Dataset records:
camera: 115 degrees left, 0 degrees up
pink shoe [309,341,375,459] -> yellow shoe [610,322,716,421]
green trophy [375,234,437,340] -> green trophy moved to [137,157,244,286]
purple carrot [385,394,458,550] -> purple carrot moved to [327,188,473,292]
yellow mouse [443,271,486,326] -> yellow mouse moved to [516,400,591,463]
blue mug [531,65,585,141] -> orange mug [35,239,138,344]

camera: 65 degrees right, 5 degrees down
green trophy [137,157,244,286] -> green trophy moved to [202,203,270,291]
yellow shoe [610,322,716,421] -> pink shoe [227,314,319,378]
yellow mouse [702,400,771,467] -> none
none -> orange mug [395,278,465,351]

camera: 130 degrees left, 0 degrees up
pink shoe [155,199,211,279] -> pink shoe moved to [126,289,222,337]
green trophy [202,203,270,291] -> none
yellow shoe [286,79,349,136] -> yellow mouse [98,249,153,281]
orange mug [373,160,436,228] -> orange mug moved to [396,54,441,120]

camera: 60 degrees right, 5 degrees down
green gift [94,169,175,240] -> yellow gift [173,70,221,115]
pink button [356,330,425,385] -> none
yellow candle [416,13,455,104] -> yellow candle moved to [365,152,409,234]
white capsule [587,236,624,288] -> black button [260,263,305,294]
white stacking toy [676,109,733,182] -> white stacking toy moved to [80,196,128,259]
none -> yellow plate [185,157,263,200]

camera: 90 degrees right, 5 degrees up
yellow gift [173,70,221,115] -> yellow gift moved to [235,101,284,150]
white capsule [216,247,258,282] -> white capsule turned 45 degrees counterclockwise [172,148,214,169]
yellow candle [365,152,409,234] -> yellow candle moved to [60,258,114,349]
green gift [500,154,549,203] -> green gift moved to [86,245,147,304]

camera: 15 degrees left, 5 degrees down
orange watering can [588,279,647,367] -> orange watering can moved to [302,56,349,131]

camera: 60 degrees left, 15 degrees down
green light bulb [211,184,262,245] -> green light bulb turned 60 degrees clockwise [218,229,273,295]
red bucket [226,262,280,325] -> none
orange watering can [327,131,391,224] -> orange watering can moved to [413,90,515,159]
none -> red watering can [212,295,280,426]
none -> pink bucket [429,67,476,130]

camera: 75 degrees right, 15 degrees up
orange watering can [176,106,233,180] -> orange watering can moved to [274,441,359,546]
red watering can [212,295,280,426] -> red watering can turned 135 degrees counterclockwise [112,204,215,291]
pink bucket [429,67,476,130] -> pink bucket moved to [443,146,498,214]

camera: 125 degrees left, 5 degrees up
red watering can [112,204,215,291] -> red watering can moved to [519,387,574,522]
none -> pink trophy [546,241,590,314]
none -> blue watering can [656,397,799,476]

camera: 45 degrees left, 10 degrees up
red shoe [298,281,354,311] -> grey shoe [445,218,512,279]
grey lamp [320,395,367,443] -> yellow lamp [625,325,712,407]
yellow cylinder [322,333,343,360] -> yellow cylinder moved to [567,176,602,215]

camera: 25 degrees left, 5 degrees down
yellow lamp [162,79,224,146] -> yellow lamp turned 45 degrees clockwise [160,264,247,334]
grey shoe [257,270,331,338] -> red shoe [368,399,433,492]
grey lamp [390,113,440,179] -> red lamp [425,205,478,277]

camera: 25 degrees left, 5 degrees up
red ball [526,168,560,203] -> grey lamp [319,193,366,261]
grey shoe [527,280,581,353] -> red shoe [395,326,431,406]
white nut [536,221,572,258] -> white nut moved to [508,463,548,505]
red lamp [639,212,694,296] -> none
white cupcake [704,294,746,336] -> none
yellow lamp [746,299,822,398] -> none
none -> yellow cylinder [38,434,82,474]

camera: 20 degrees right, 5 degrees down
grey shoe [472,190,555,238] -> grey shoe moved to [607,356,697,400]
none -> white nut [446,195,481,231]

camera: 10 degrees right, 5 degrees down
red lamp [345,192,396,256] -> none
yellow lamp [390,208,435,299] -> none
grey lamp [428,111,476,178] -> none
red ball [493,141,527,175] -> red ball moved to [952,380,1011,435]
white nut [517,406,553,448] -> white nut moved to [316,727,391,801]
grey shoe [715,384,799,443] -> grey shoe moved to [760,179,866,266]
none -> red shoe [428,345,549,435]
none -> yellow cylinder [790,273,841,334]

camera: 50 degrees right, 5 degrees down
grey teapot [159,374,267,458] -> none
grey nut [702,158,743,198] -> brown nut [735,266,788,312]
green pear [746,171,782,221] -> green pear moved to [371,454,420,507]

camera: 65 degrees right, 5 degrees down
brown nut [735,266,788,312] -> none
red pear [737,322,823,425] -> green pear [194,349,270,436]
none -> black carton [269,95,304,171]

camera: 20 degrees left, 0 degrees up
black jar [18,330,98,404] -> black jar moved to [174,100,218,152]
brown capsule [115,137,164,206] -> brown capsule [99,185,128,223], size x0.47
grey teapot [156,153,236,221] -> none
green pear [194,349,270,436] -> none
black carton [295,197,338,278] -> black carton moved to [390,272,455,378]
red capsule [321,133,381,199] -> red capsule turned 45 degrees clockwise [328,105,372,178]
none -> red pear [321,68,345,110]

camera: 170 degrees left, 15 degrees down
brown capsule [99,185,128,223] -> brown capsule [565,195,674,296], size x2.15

* _GOAL OF THE EXERCISE_: Your output should be the lines from the one with "none -> yellow cylinder [790,273,841,334]" through the end of the records above, copied exactly.

* _EXERCISE ANSWER_:
none -> yellow cylinder [790,273,841,334]

camera: 50 degrees right, 5 degrees down
grey teapot [159,374,267,458] -> none
grey nut [702,158,743,198] -> brown nut [735,266,788,312]
green pear [746,171,782,221] -> green pear moved to [371,454,420,507]

camera: 65 degrees right, 5 degrees down
brown nut [735,266,788,312] -> none
red pear [737,322,823,425] -> green pear [194,349,270,436]
none -> black carton [269,95,304,171]

camera: 20 degrees left, 0 degrees up
black jar [18,330,98,404] -> black jar moved to [174,100,218,152]
brown capsule [115,137,164,206] -> brown capsule [99,185,128,223], size x0.47
grey teapot [156,153,236,221] -> none
green pear [194,349,270,436] -> none
black carton [295,197,338,278] -> black carton moved to [390,272,455,378]
red capsule [321,133,381,199] -> red capsule turned 45 degrees clockwise [328,105,372,178]
none -> red pear [321,68,345,110]

camera: 170 degrees left, 15 degrees down
brown capsule [99,185,128,223] -> brown capsule [565,195,674,296], size x2.15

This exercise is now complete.